Dataset section —

________

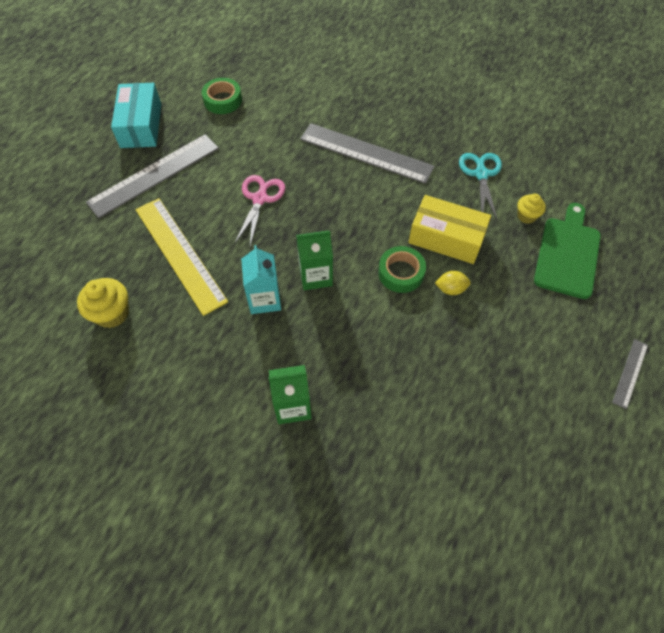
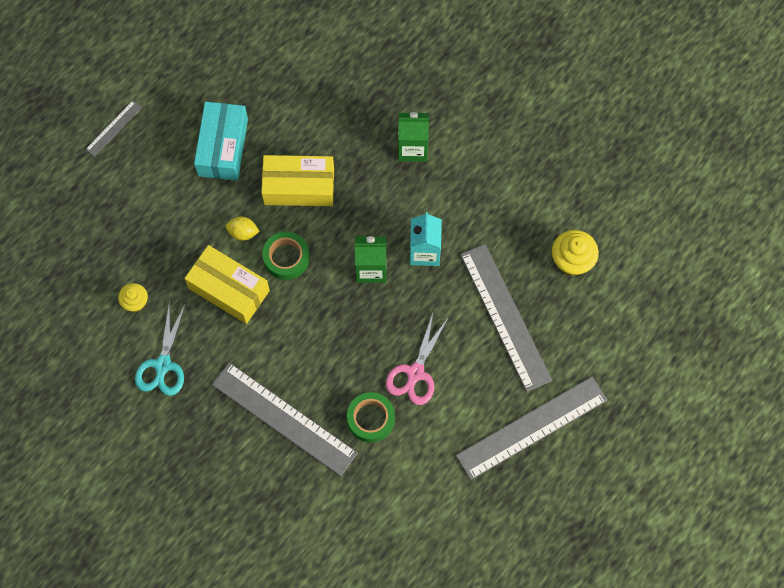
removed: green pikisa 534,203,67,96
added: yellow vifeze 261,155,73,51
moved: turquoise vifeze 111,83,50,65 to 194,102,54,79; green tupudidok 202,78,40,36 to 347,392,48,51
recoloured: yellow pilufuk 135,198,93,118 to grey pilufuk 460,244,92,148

________

What you have to do —
Your answer must be the full listing, copied exactly, with no pictures in it.

Output below —
removed: green pikisa 534,203,67,96
added: yellow vifeze 261,155,73,51
moved: turquoise vifeze 111,83,50,65 to 194,102,54,79; green tupudidok 202,78,40,36 to 347,392,48,51
recoloured: yellow pilufuk 135,198,93,118 to grey pilufuk 460,244,92,148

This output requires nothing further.